Records from a dataset
*** Block opens ***

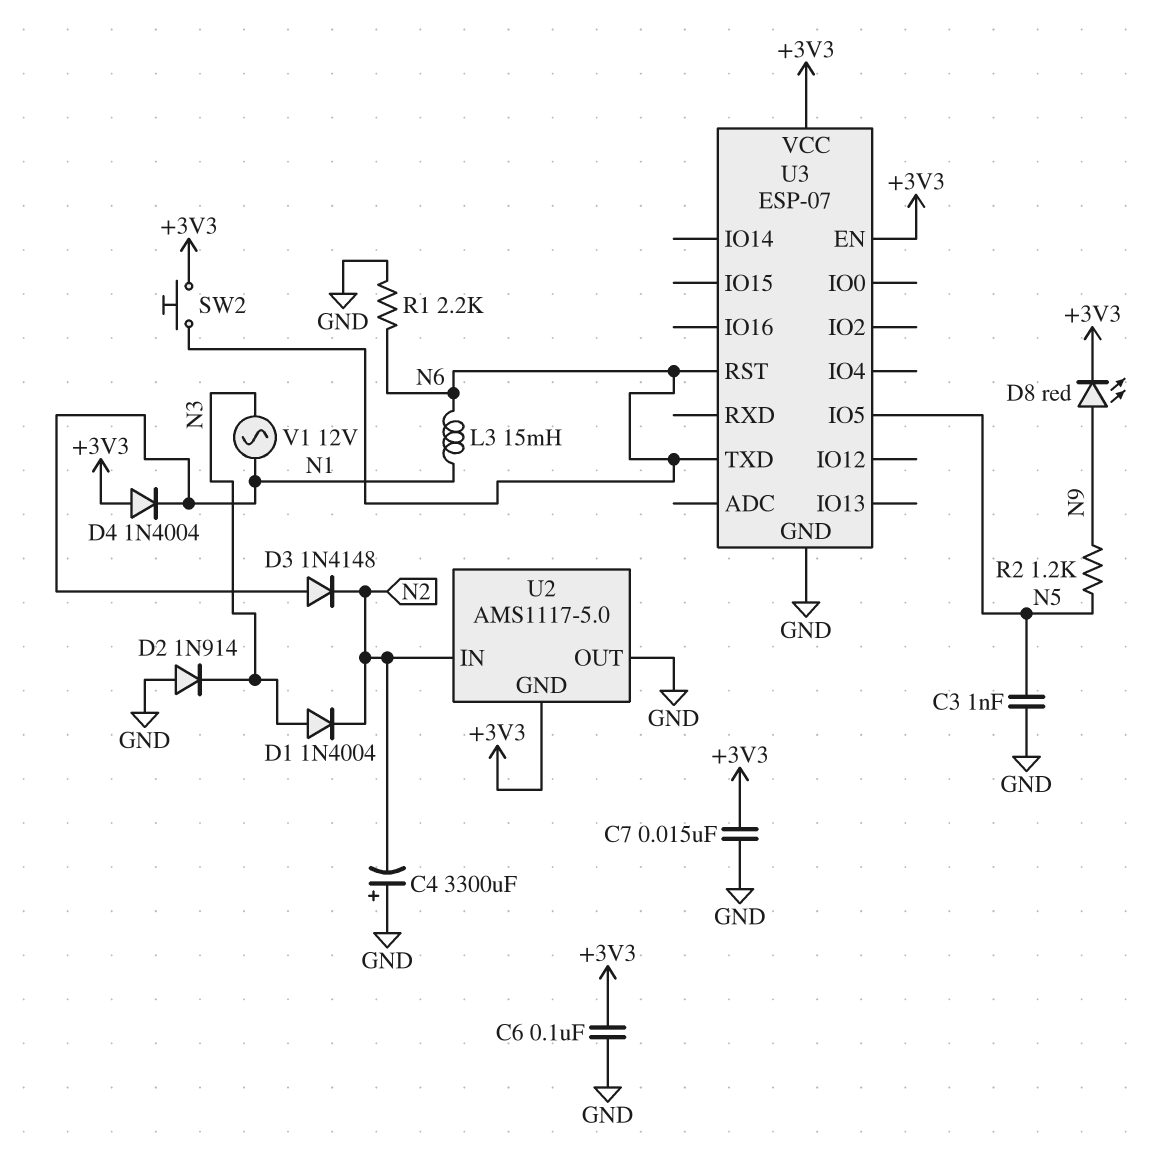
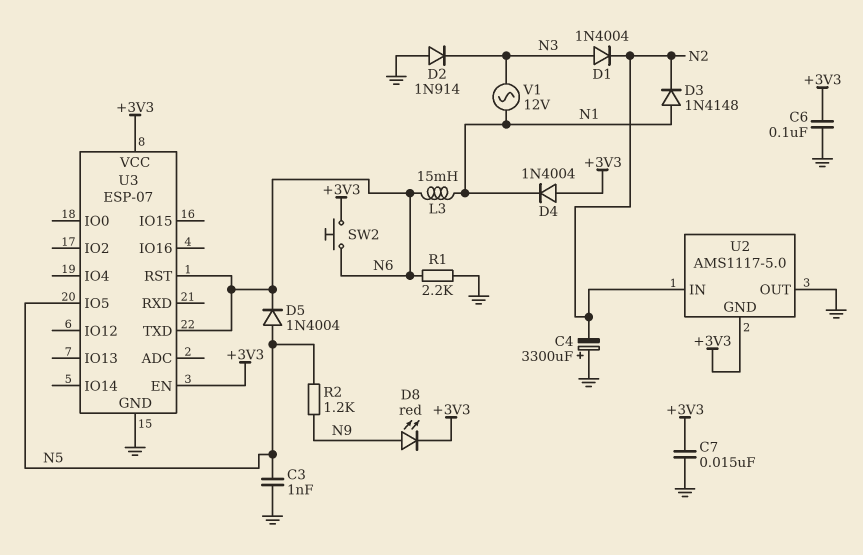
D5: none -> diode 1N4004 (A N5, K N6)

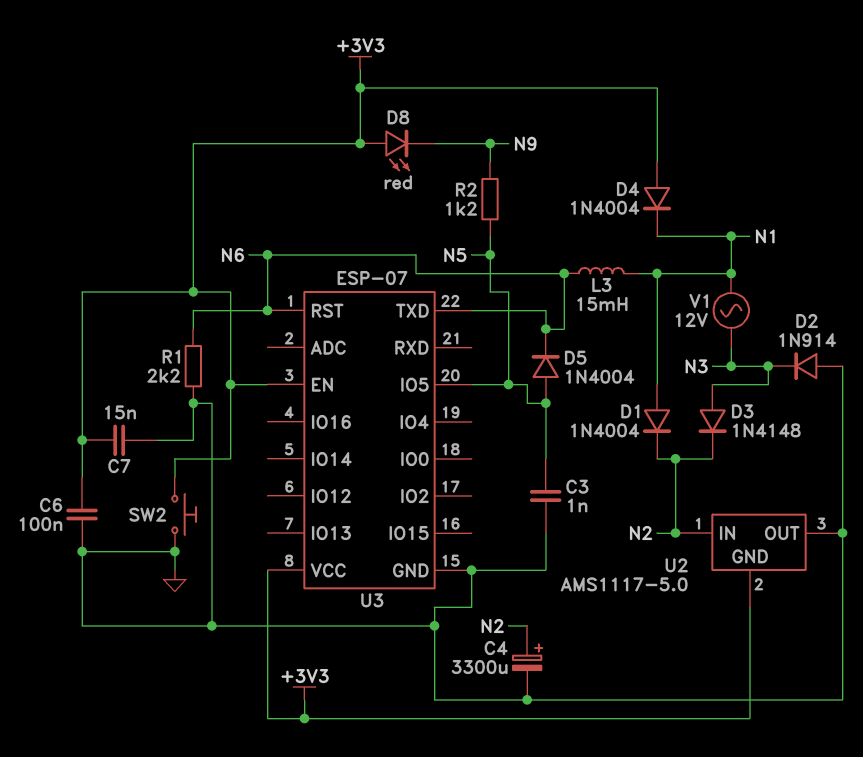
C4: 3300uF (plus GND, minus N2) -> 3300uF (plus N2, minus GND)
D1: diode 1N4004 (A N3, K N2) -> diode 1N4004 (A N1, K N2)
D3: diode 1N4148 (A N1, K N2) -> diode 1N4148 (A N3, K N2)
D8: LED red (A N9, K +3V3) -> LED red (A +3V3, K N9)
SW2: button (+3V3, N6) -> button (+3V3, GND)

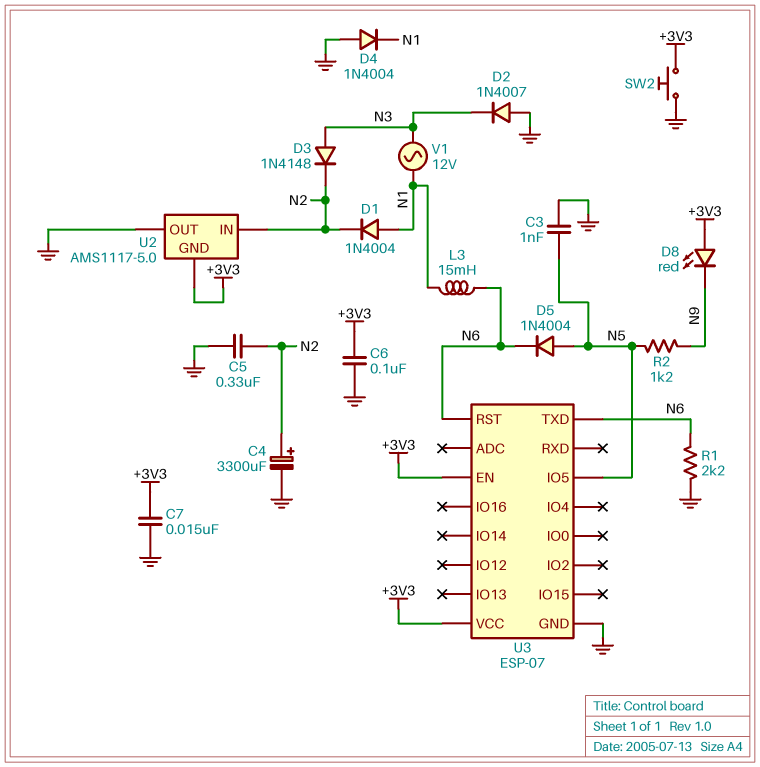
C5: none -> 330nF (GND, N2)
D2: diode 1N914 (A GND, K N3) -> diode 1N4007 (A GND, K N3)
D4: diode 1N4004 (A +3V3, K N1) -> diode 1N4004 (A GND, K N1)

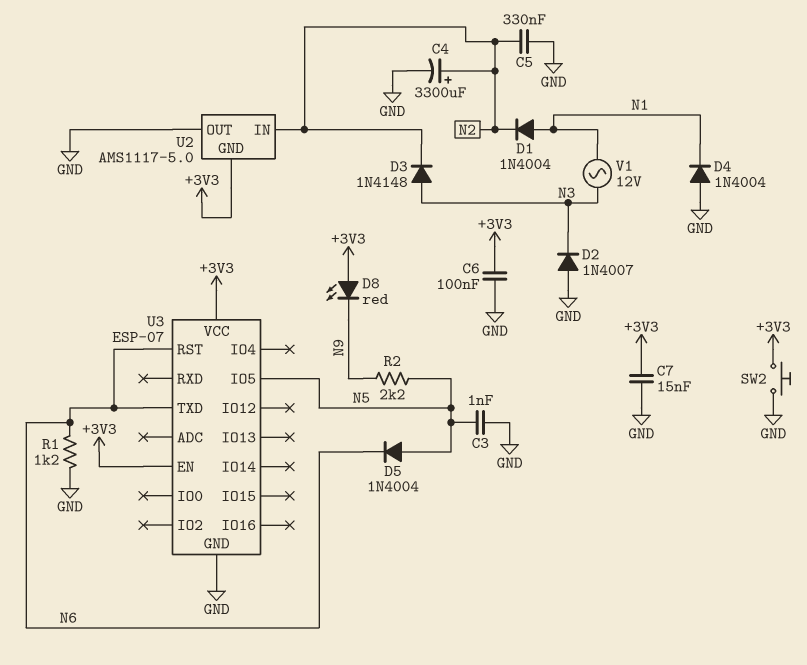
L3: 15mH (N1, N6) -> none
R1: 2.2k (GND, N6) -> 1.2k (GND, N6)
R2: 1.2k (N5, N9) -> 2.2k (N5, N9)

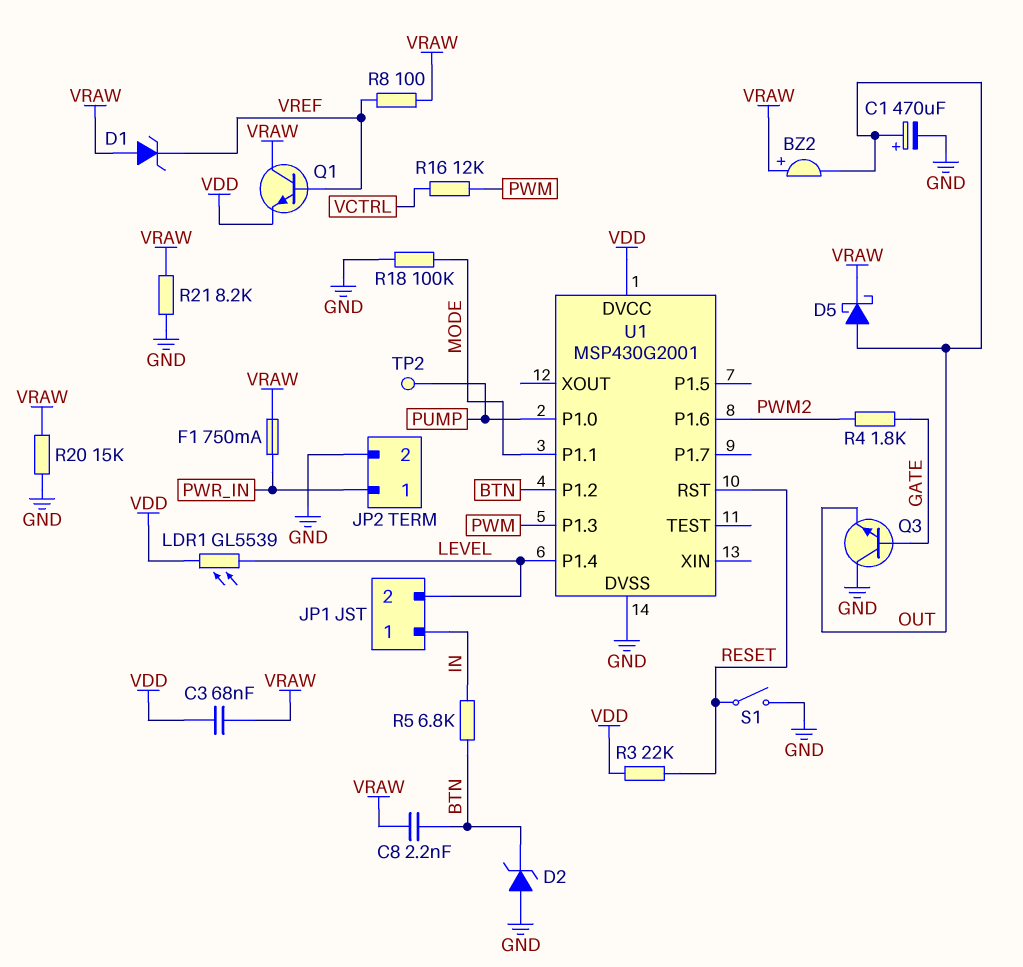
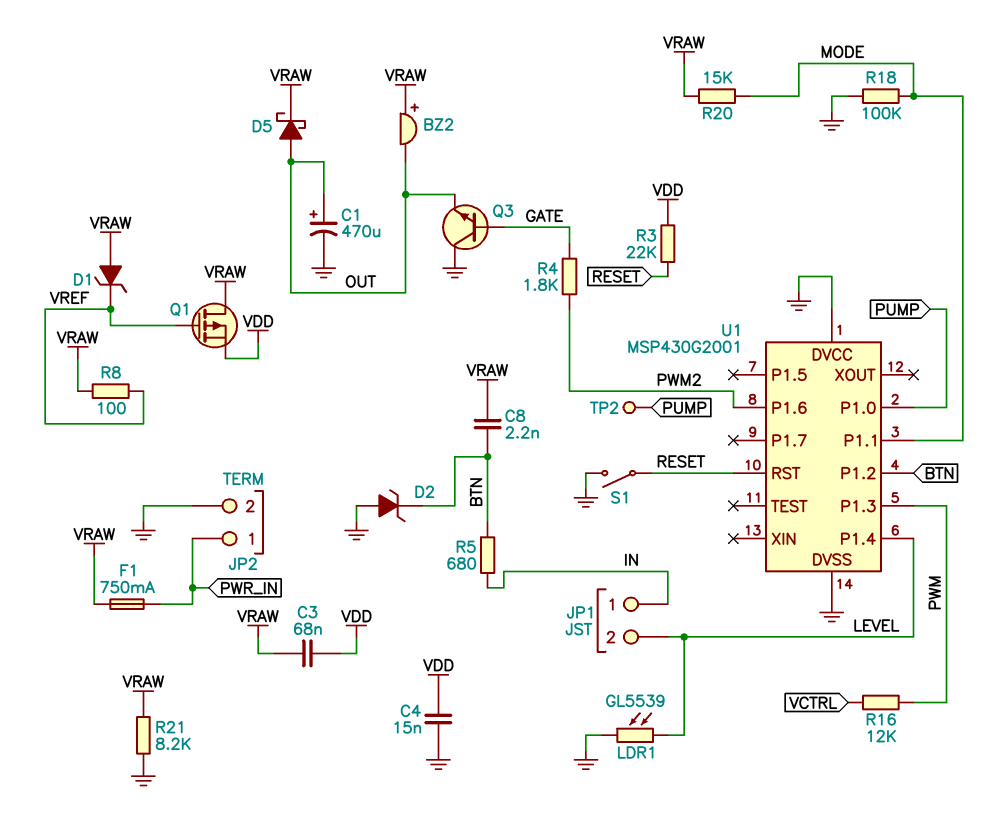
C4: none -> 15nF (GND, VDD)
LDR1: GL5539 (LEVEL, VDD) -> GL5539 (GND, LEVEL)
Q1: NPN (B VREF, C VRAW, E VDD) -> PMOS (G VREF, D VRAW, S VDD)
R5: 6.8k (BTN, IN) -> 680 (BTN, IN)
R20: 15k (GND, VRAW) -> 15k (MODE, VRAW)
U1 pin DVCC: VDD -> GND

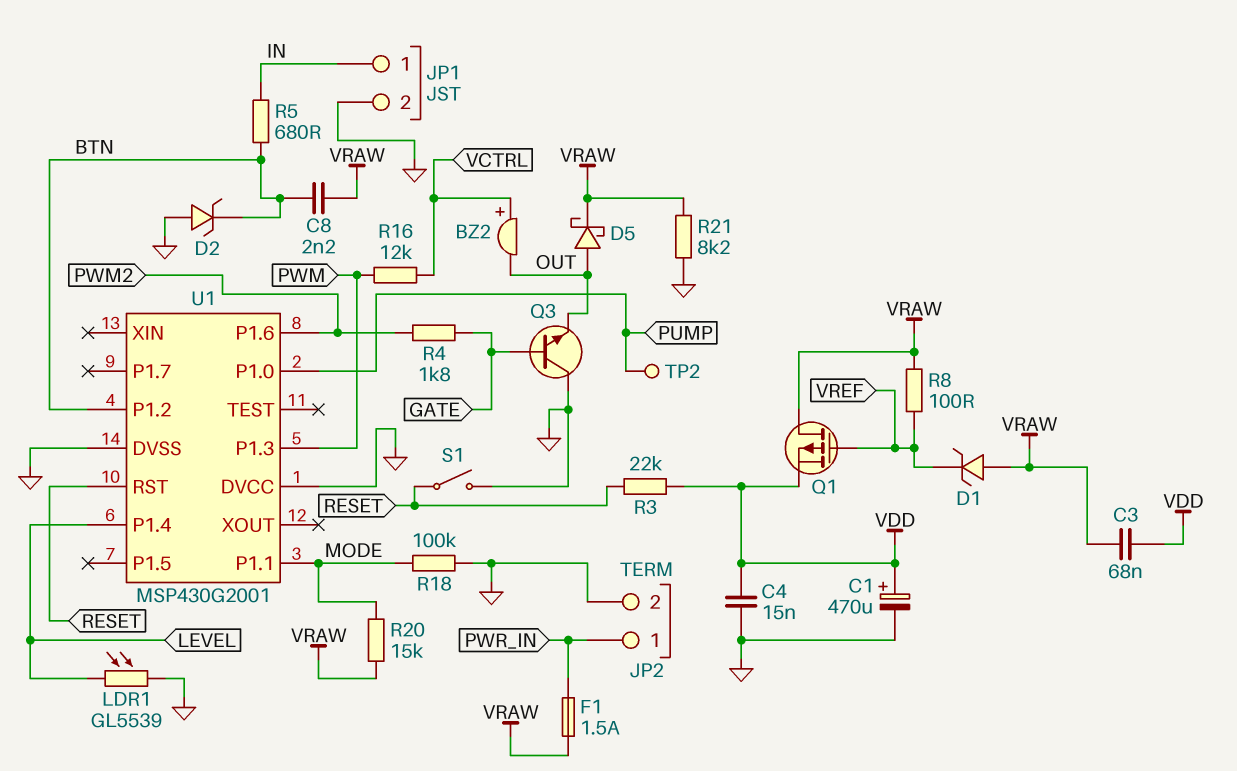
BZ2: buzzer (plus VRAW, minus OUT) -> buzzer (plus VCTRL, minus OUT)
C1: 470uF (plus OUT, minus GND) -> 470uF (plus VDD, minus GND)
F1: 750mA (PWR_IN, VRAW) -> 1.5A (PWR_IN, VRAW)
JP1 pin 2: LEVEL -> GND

*** Block closes ***

**Your instructions:** Nothing but the lines from the one containing "BZ2: buzzer (plus" through the end of the entries belongs in the answer; repeat them exactly.

**Solution for this task:**
BZ2: buzzer (plus VRAW, minus OUT) -> buzzer (plus VCTRL, minus OUT)
C1: 470uF (plus OUT, minus GND) -> 470uF (plus VDD, minus GND)
F1: 750mA (PWR_IN, VRAW) -> 1.5A (PWR_IN, VRAW)
JP1 pin 2: LEVEL -> GND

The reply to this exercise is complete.